→ TASK ITEM
Below are the entries. Transcribe exactly the lines from the one with "cyan diamond: (163, 125)" through the one with "blue cross: (329, 567)", ends included, and leave out all others.

(Shape position updates)
--- START ---

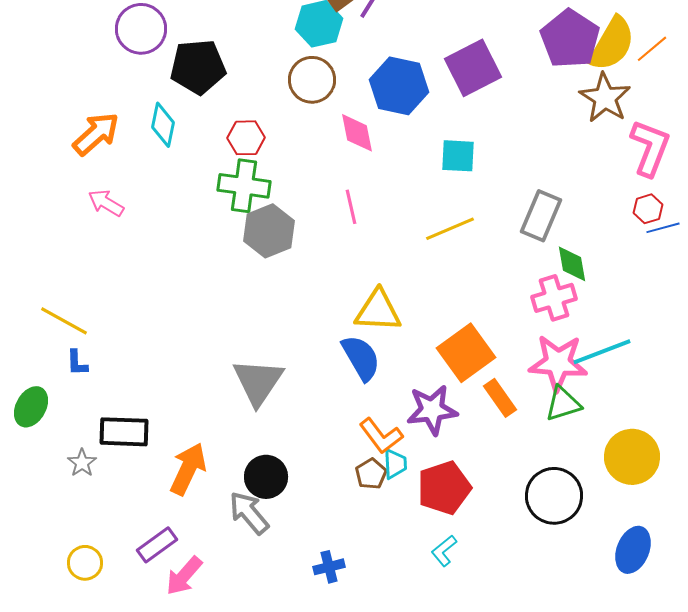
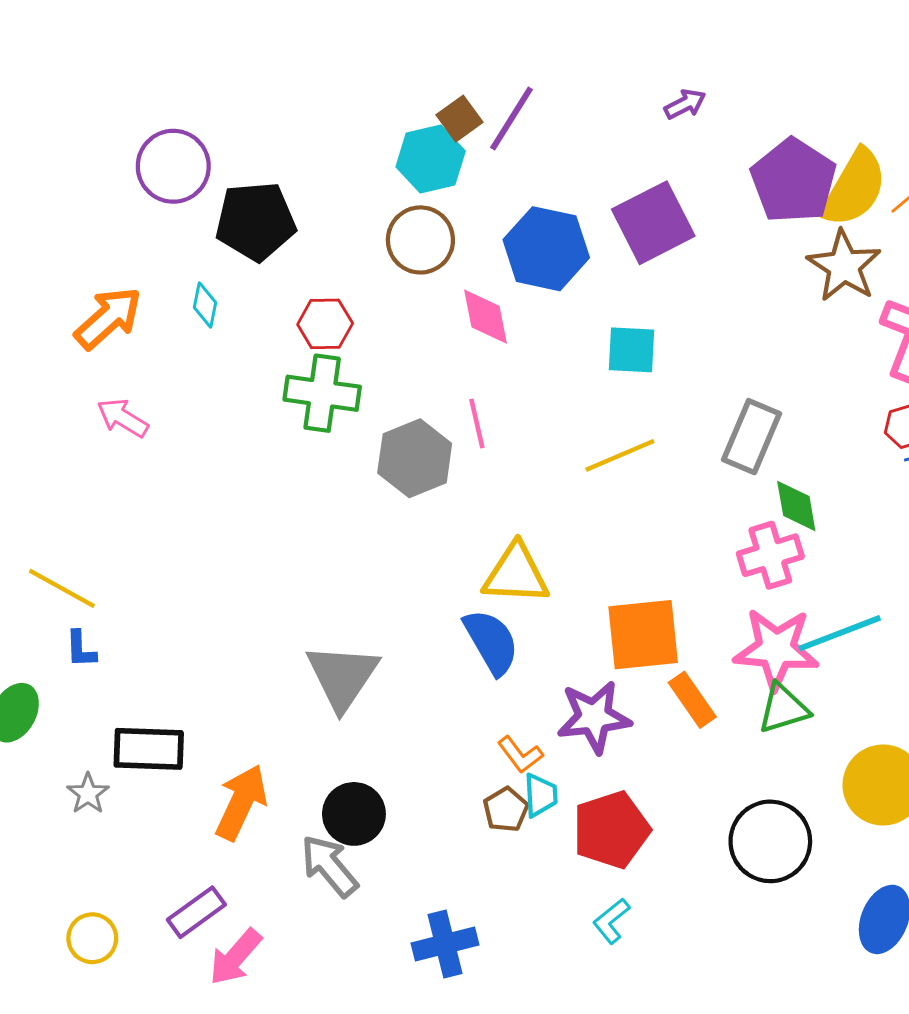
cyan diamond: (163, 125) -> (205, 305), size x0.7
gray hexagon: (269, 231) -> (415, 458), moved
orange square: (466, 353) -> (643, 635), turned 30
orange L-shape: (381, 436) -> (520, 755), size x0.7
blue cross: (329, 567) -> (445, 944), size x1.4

--- END ---
--- START ---

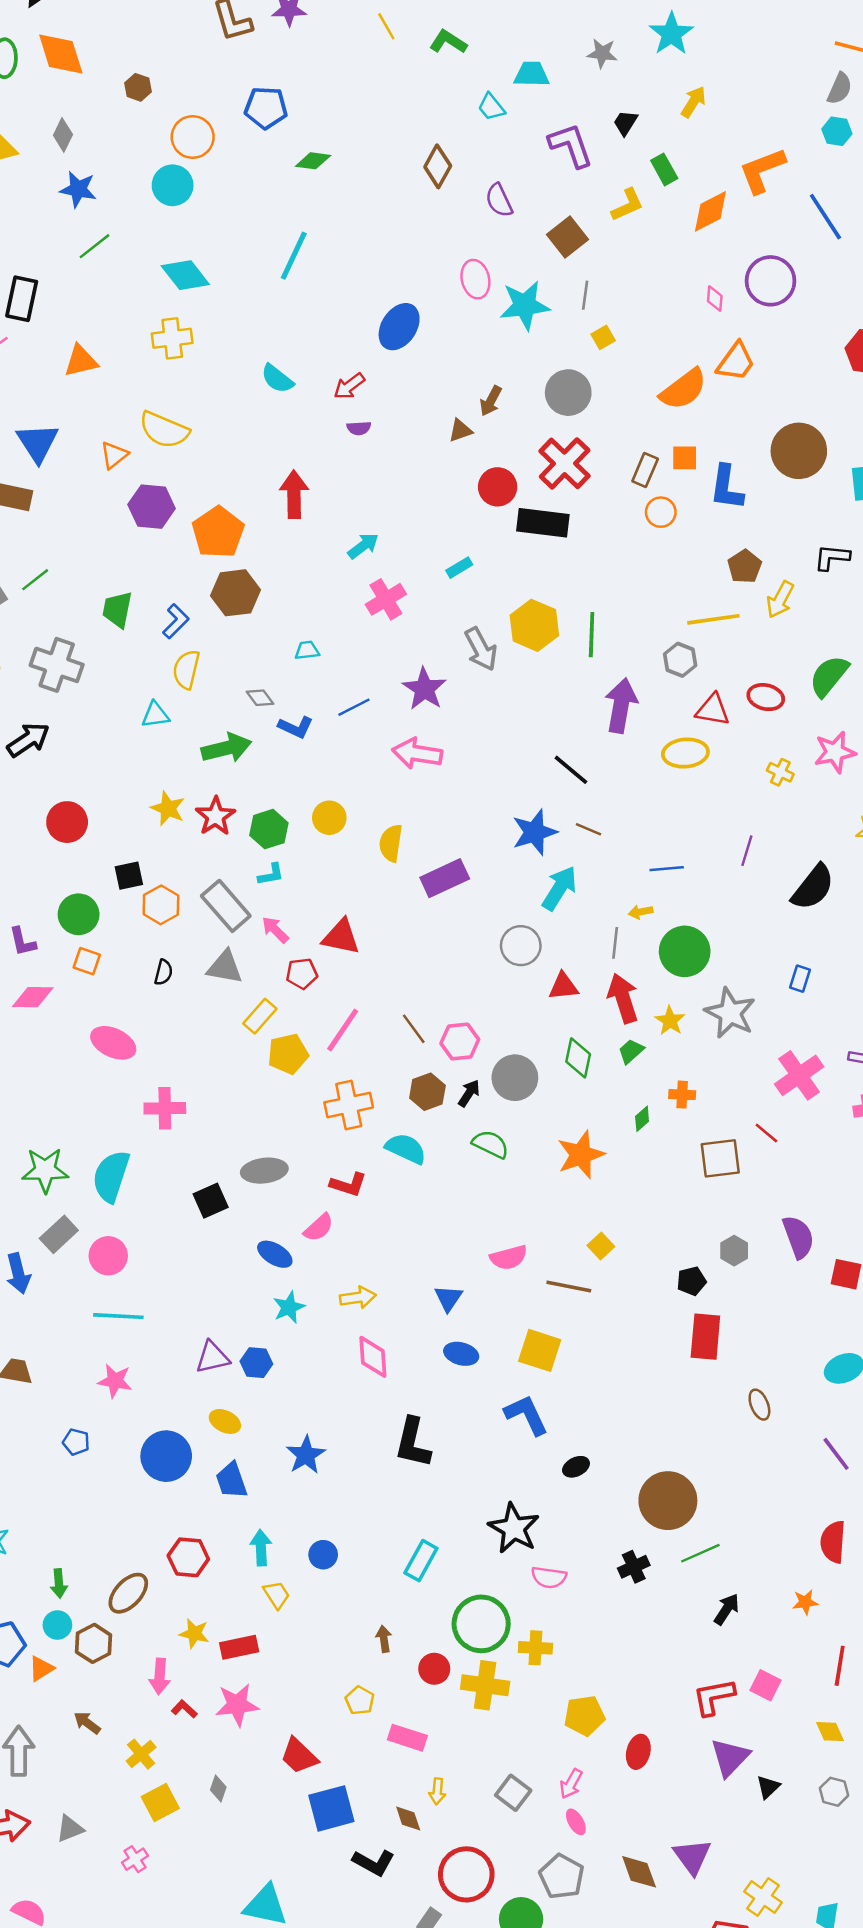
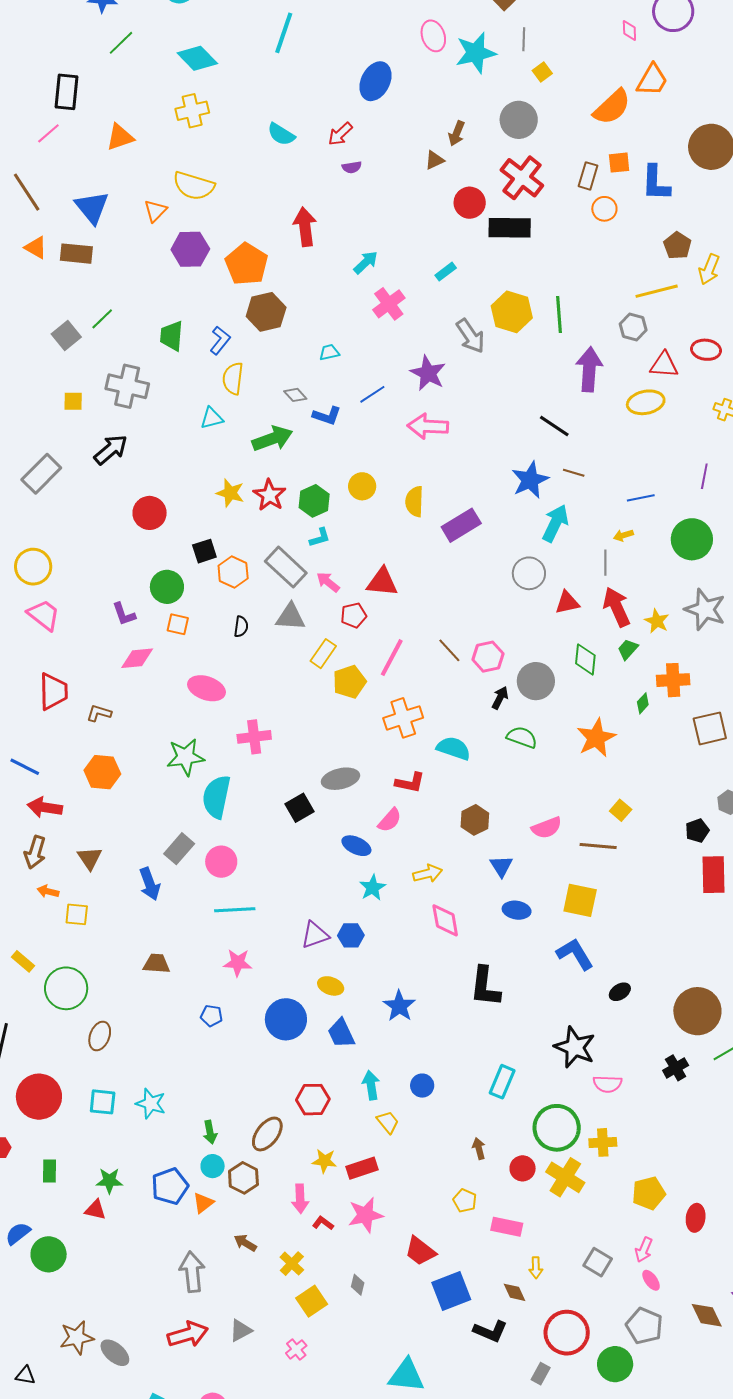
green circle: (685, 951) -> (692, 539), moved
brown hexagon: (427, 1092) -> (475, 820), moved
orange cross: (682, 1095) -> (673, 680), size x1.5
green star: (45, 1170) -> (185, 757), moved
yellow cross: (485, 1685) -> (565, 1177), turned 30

--- END ---

→ ANSWER TO THE EXERCISE
cyan diamond: (163, 125) -> (205, 305), size x0.7
gray hexagon: (269, 231) -> (415, 458), moved
orange square: (466, 353) -> (643, 635), turned 30
orange L-shape: (381, 436) -> (520, 755), size x0.7
blue cross: (329, 567) -> (445, 944), size x1.4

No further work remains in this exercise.